INSTRUCTIONS TO FOLLOW
Keep the pictures out of the copy and repeat the records exactly.
^^^^^^^^
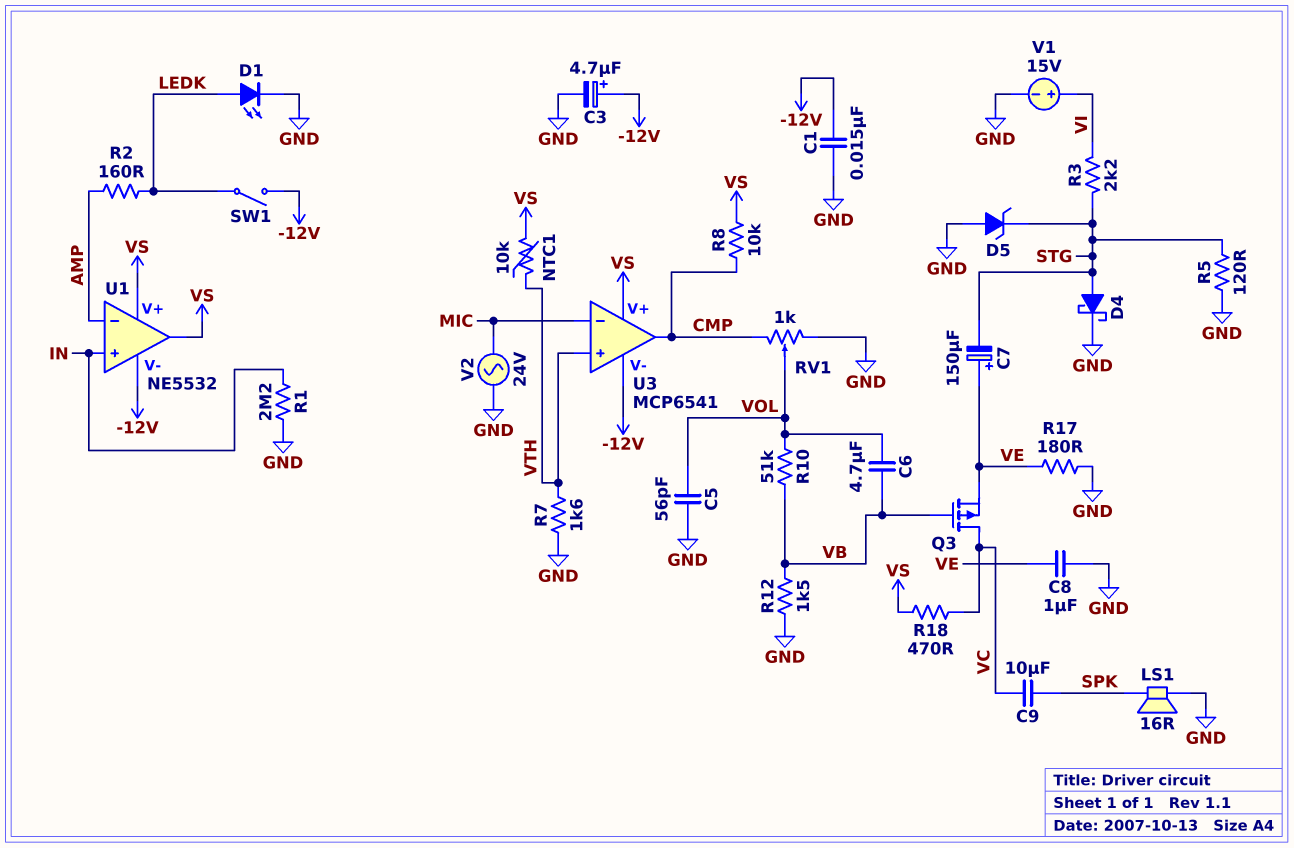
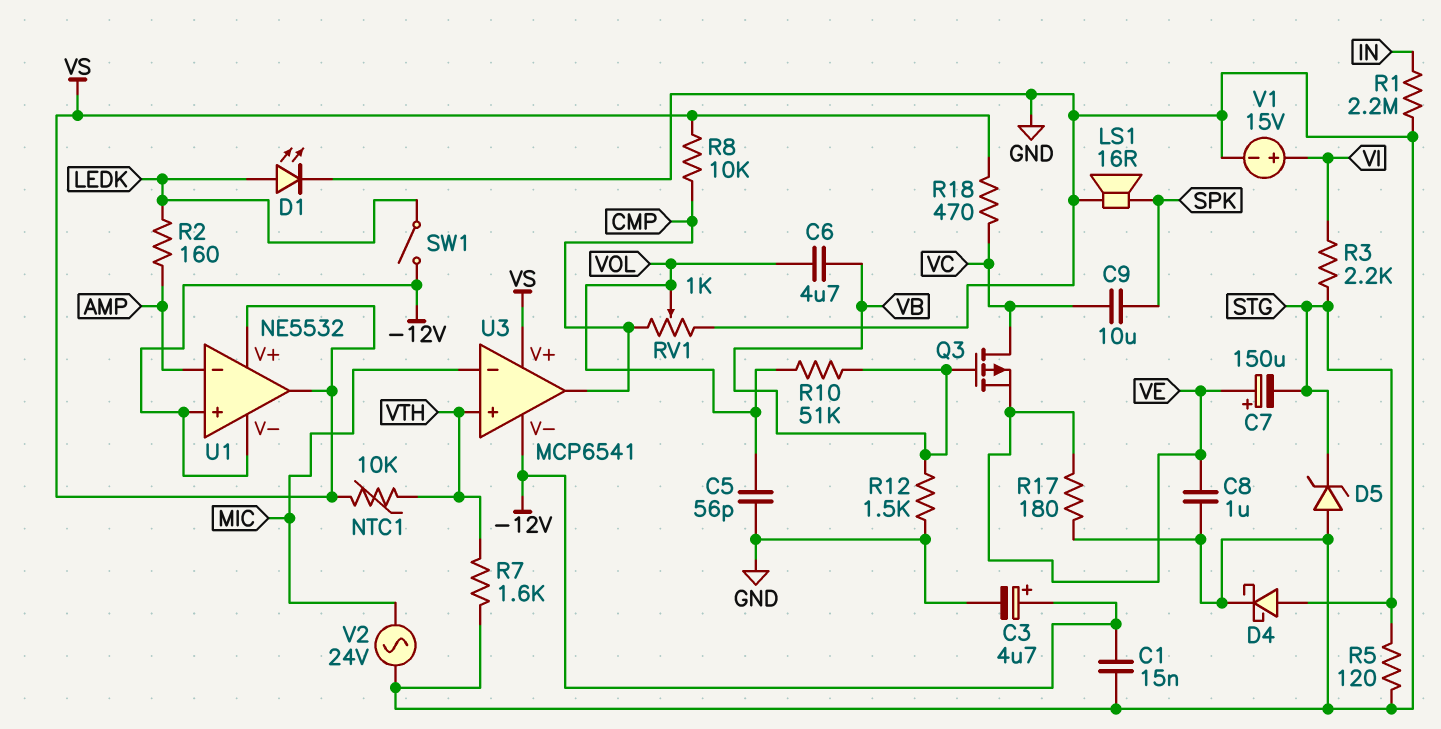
U1 pin in+: IN -> -12V

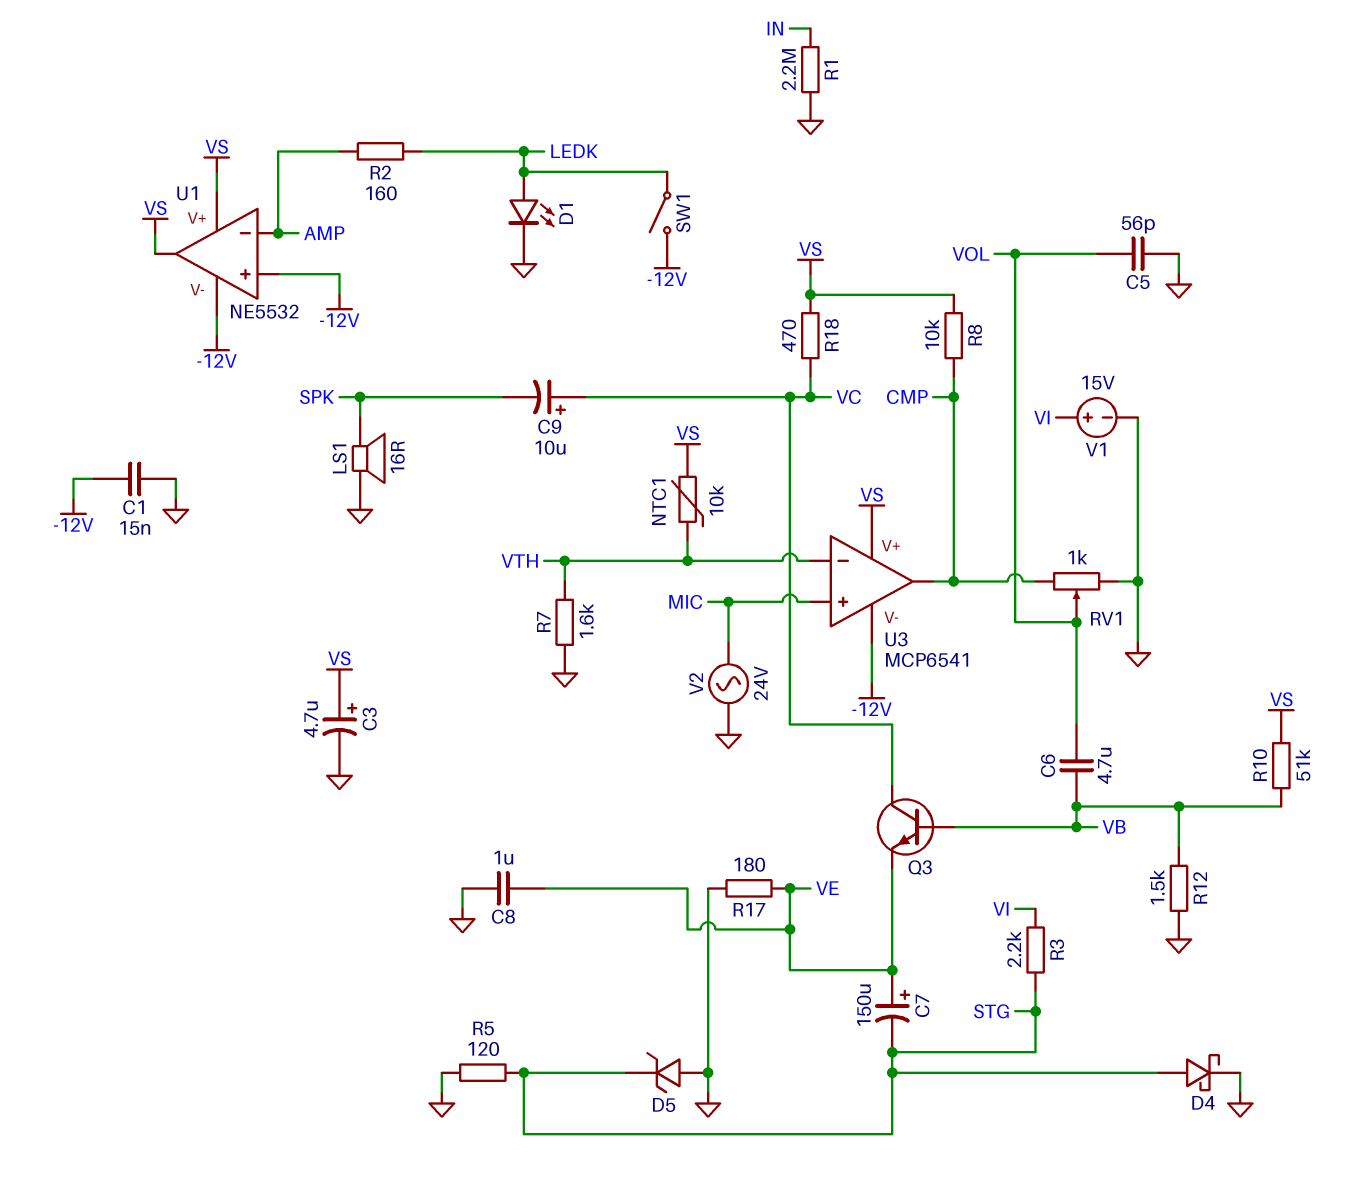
C3: 4.7uF (plus -12V, minus GND) -> 4.7uF (plus VS, minus GND)
C9: 10uF (SPK, VC) -> 10uF (plus VC, minus SPK)
Q3: PMOS (G VB, D VC, S VE) -> NPN (B VB, C VC, E VE)
R10: 51k (VB, VOL) -> 51k (VB, VS)
U3 pin in+: VTH -> MIC
U3 pin in-: MIC -> VTH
^^^^^^^^
WRITTEN ANSWER
U1 pin in+: IN -> -12V

C3: 4.7uF (plus -12V, minus GND) -> 4.7uF (plus VS, minus GND)
C9: 10uF (SPK, VC) -> 10uF (plus VC, minus SPK)
Q3: PMOS (G VB, D VC, S VE) -> NPN (B VB, C VC, E VE)
R10: 51k (VB, VOL) -> 51k (VB, VS)
U3 pin in+: VTH -> MIC
U3 pin in-: MIC -> VTH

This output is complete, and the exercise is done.